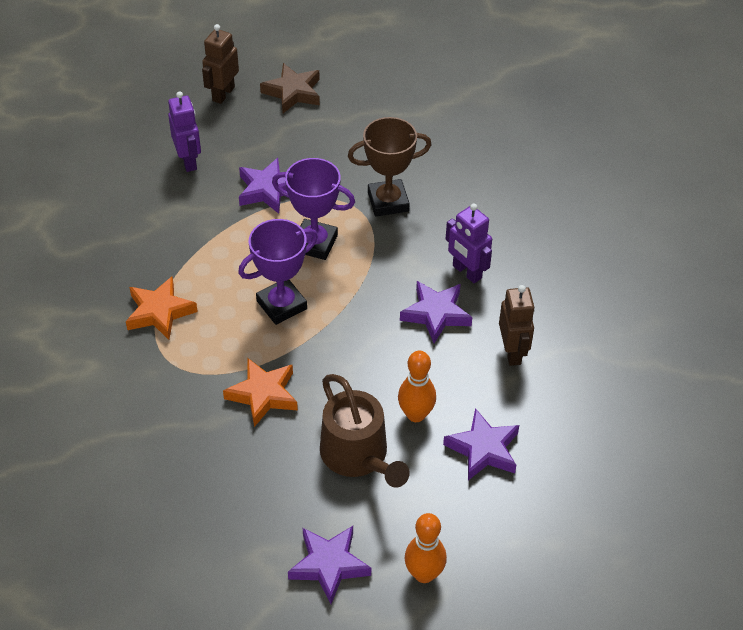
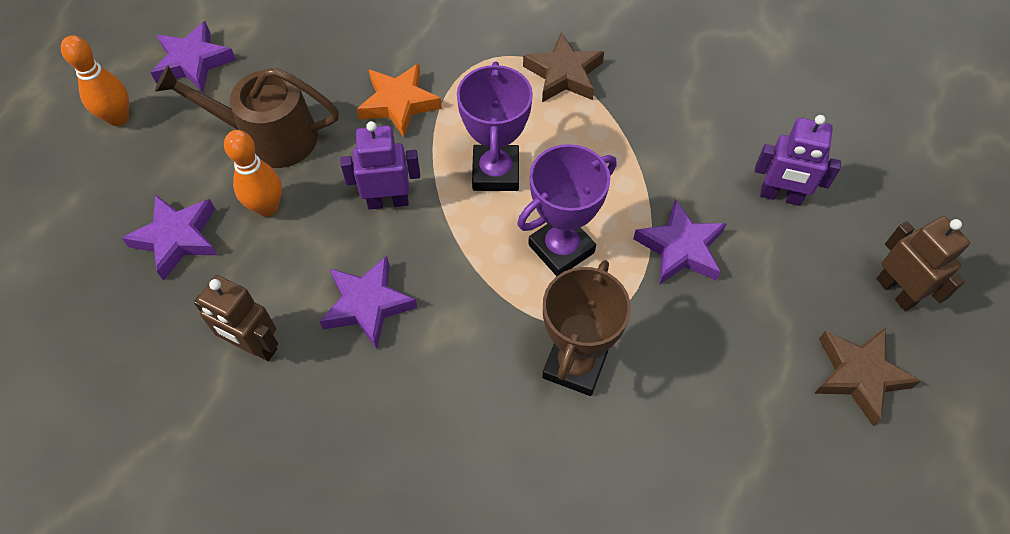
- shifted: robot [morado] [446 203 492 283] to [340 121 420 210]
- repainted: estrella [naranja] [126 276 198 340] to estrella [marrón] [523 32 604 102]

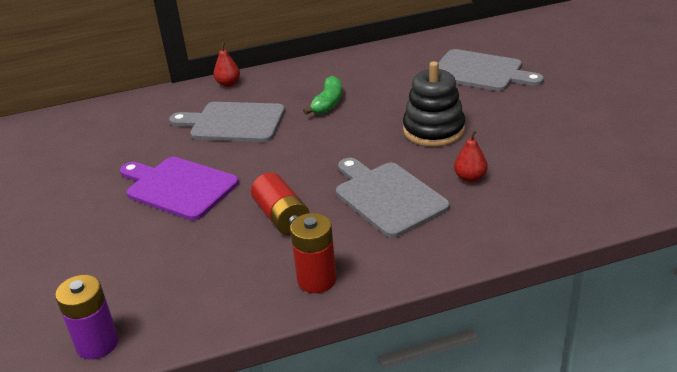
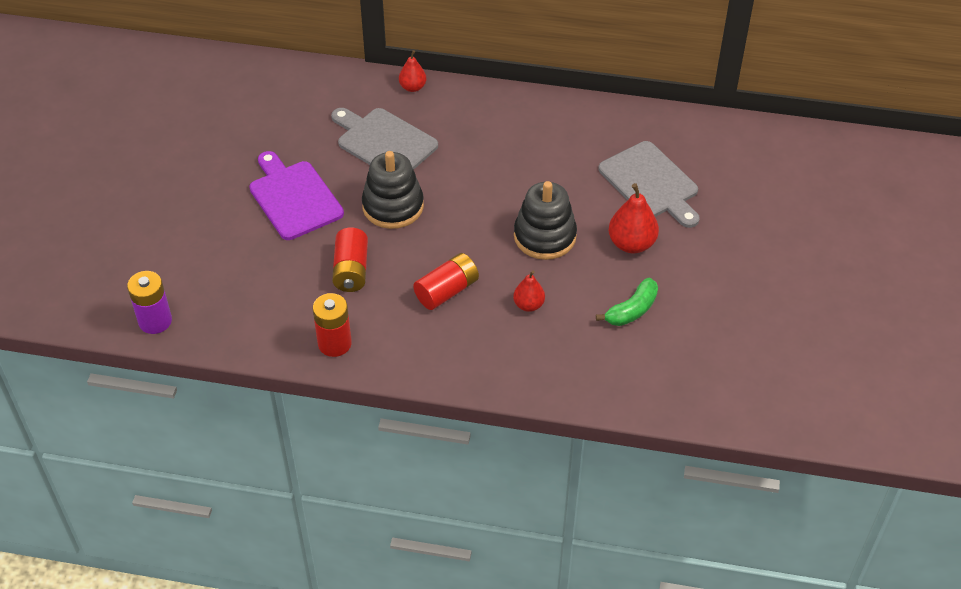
- new: juguete apilable [negro] [362 151 424 229]
- new: pera [rojo] [609 183 659 253]
- shifted: plátano [verde] [303 76 342 115] to [596 278 658 326]
- swapped: tabla de cortar [gris] [336 158 450 238] to pila [rojo] [413 253 479 310]

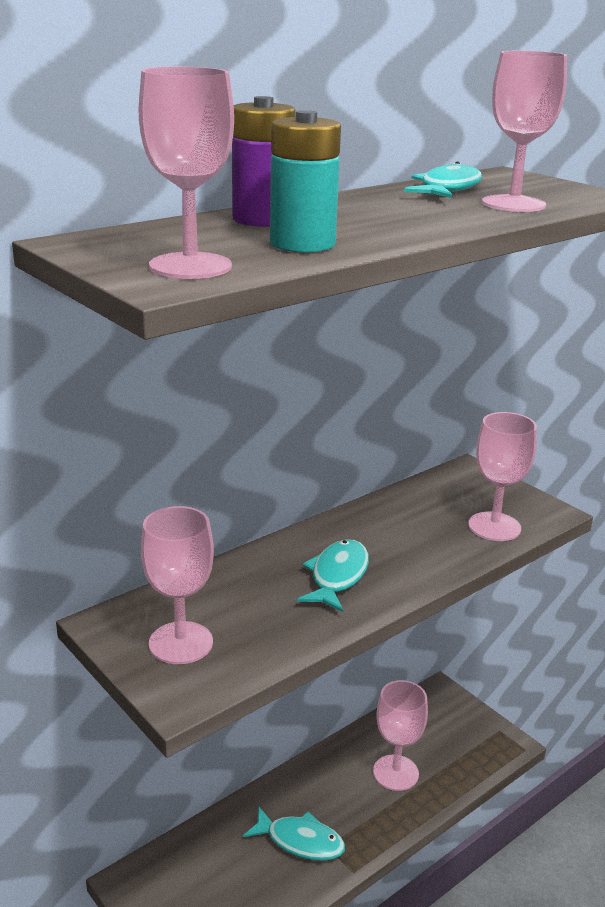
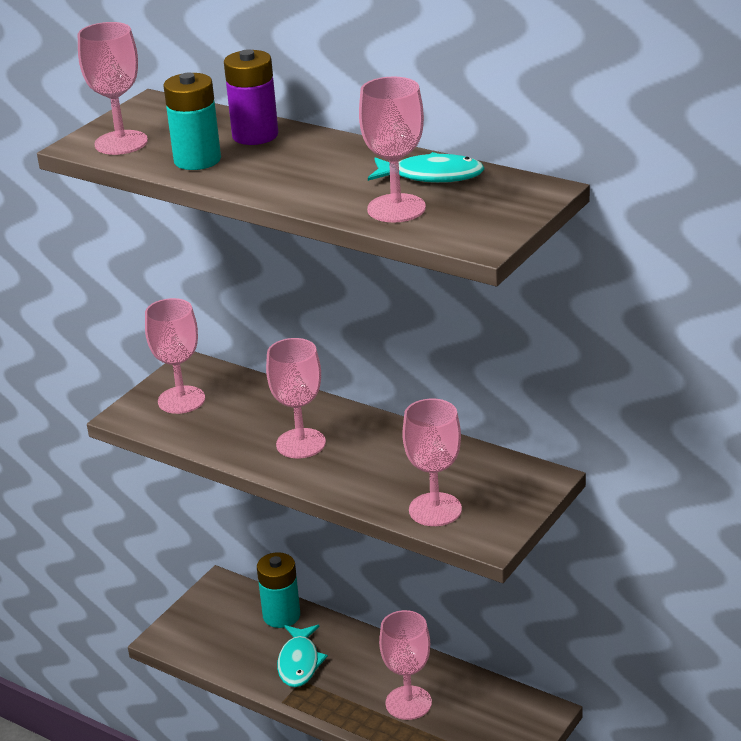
- new: pila [turquesa] [257 552 300 628]
- swapped: pez [turquesa] [297 539 369 612] to copa [rosa] [266 338 326 458]

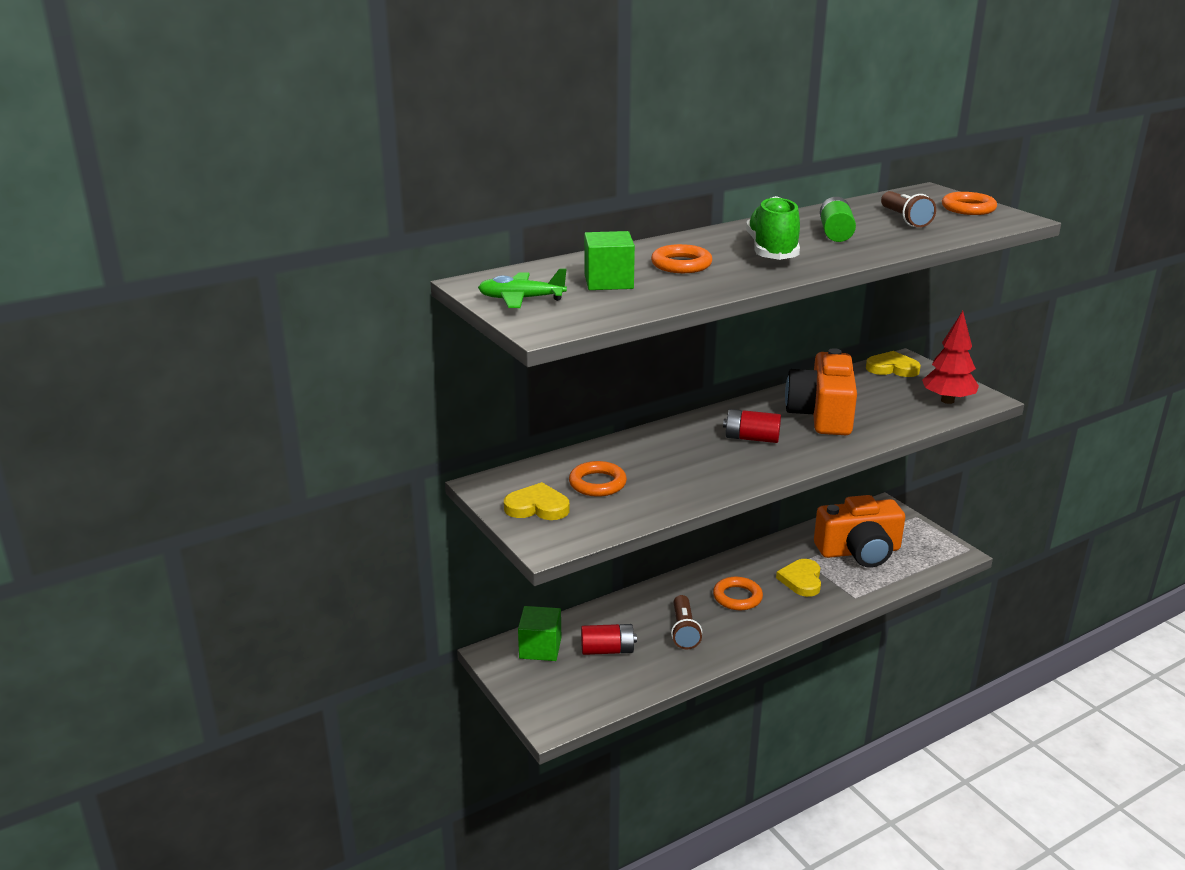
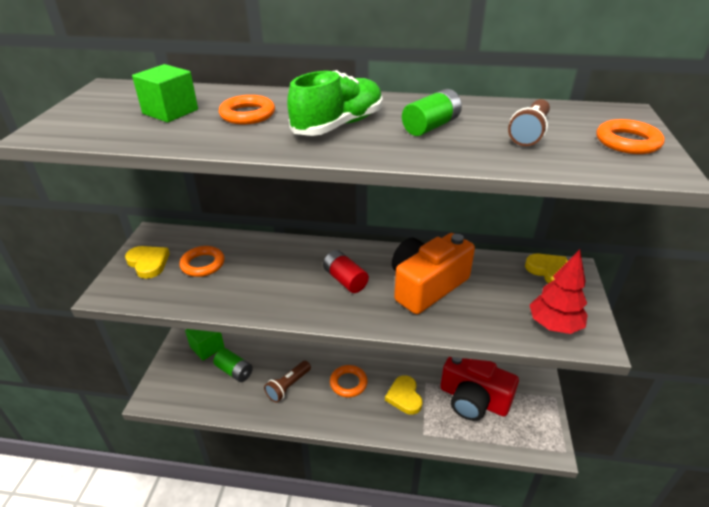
- gone: avión [verde] [478 268 567 308]
- repainted: pila [rojo] [581 624 637 655] to pila [verde] [213 348 253 382]
- repainted: cámara [naranja] [814 495 905 568] to cámara [rojo] [440 357 519 421]
- rotated: corazón [amarillo] [776 559 821 597] = [385 375 422 415] 60 degrees counterclockwise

※

● **Action item**
Respond with a number only, please: how many lines in this data include the word "rojo".

● **Output below**
4